(Exercise instructions): Which of the lines below hold "moved"? Please return each one.

Saved data entries
• • • • •

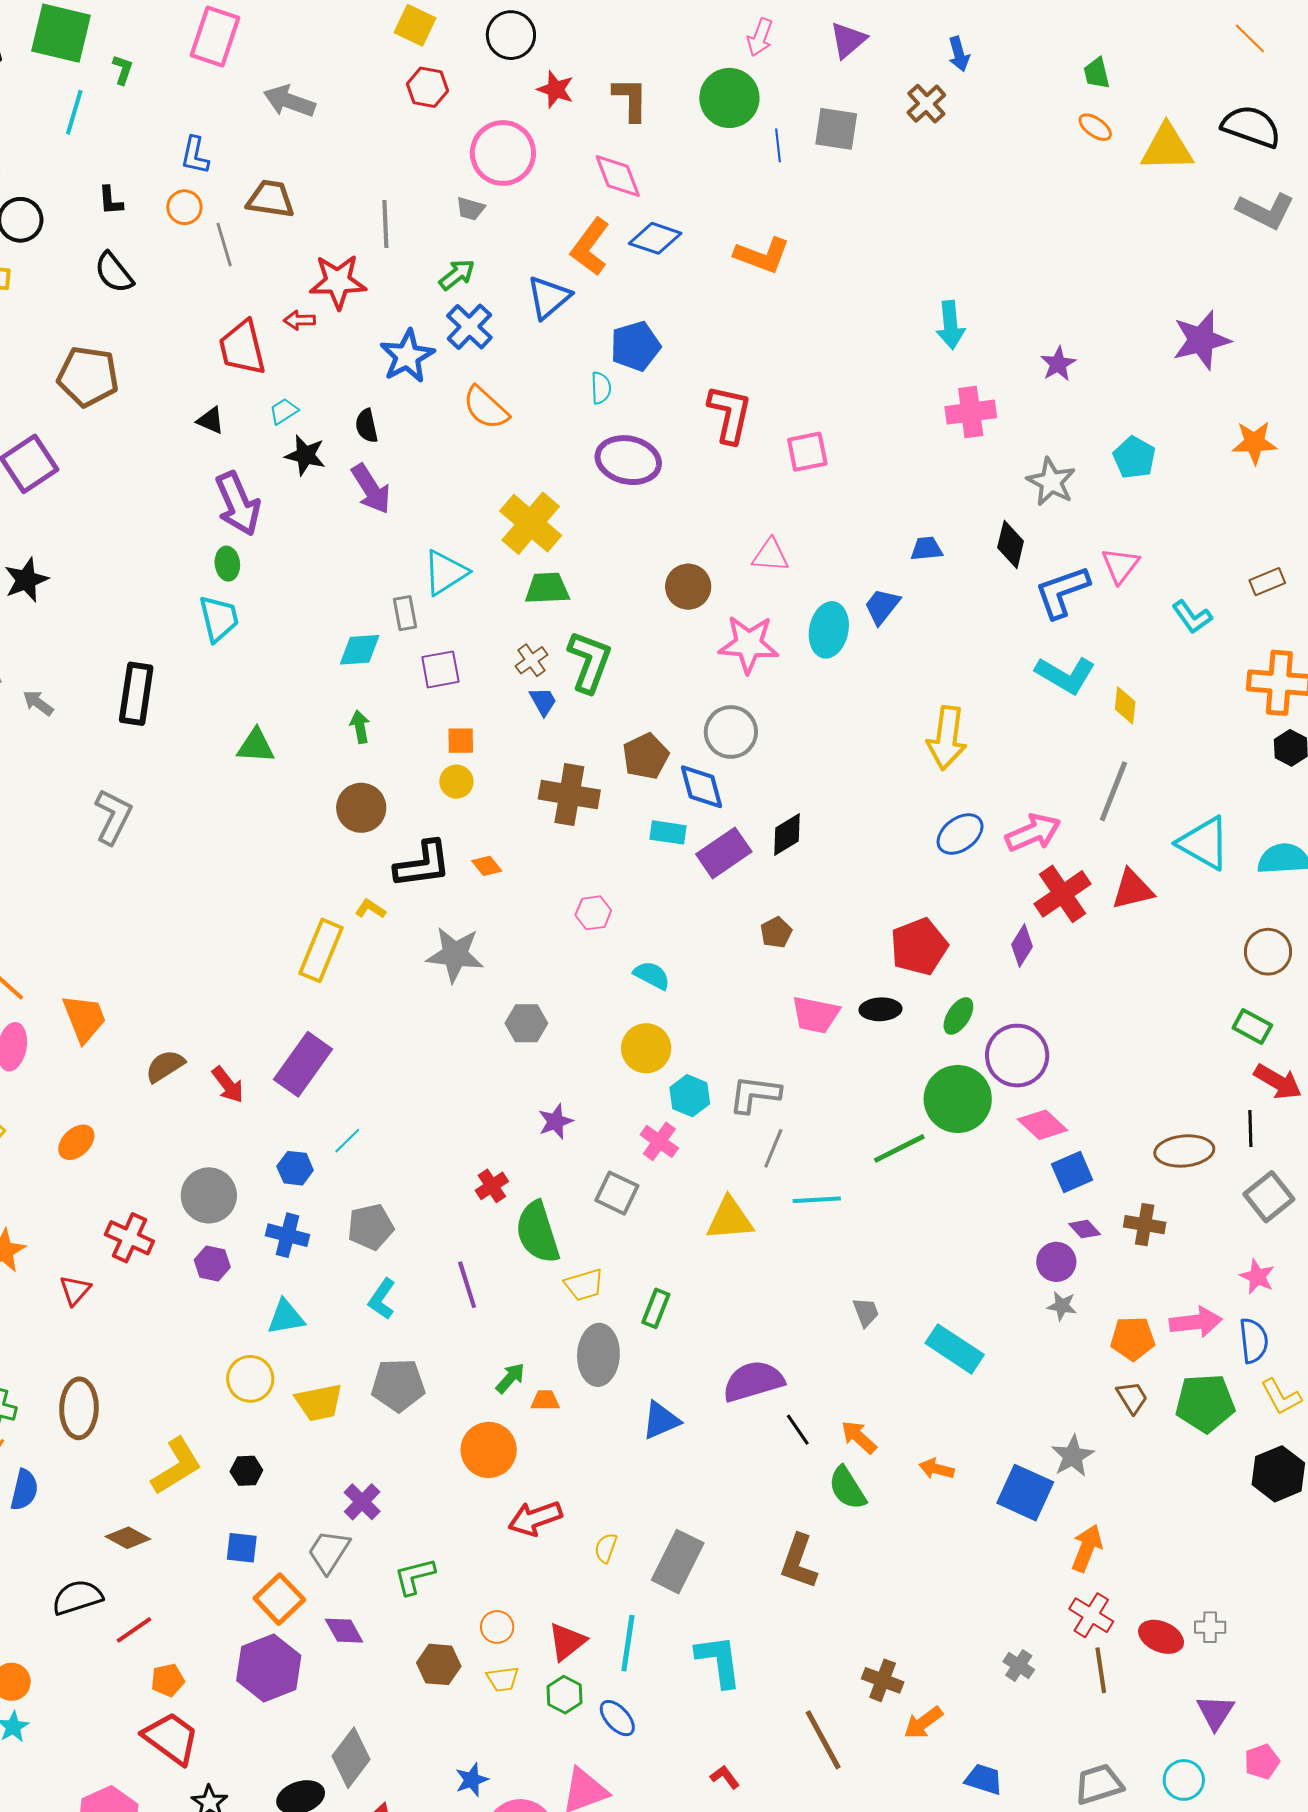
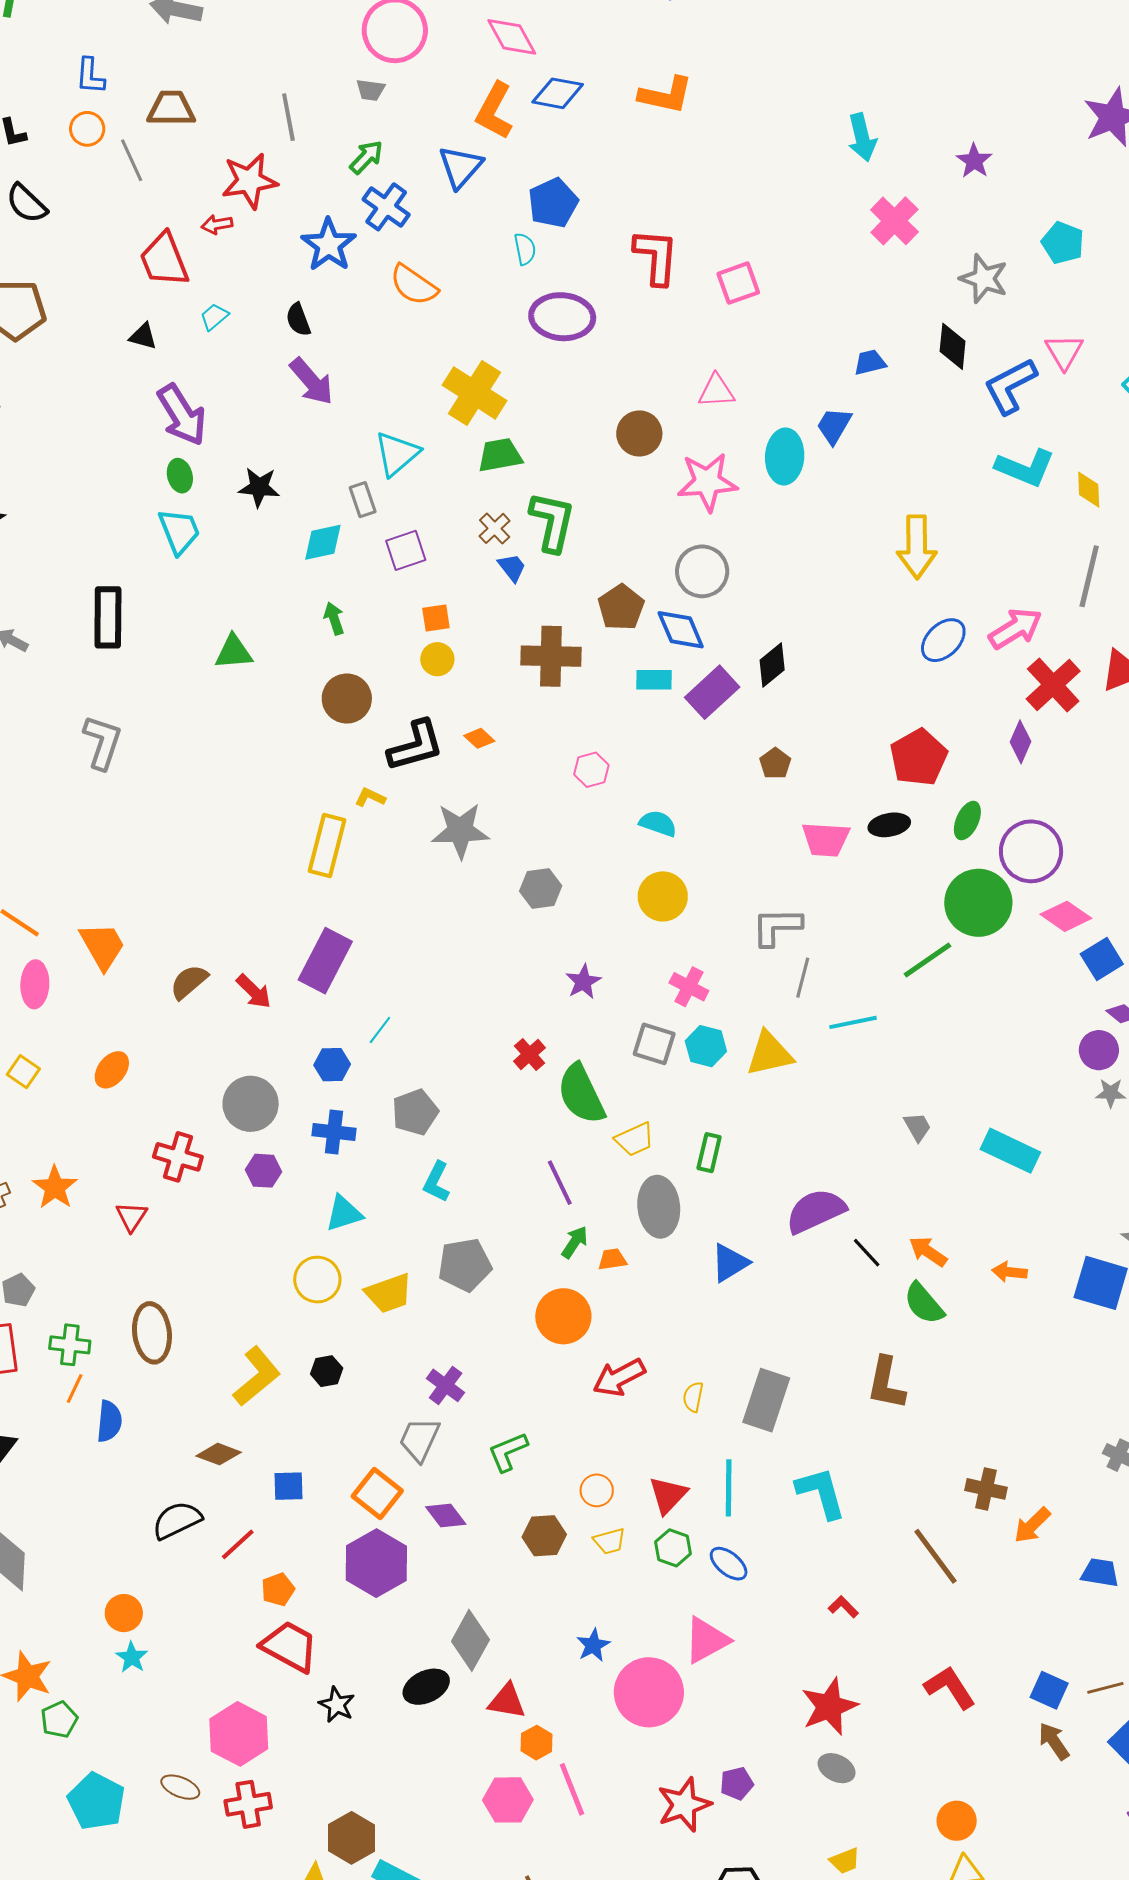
pink cross: (971, 412) -> (894, 221), turned -30
black star: (305, 455) -> (259, 487), moved
cyan hexagon: (690, 1096) -> (706, 1046), moved
purple line: (467, 1285) -> (560, 1183), moved
blue square: (242, 1548) -> (288, 1486), moved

• • • • •

(Task solution):
black star: (305, 455) -> (259, 487), moved
cyan hexagon: (690, 1096) -> (706, 1046), moved
purple line: (467, 1285) -> (560, 1183), moved
blue square: (242, 1548) -> (288, 1486), moved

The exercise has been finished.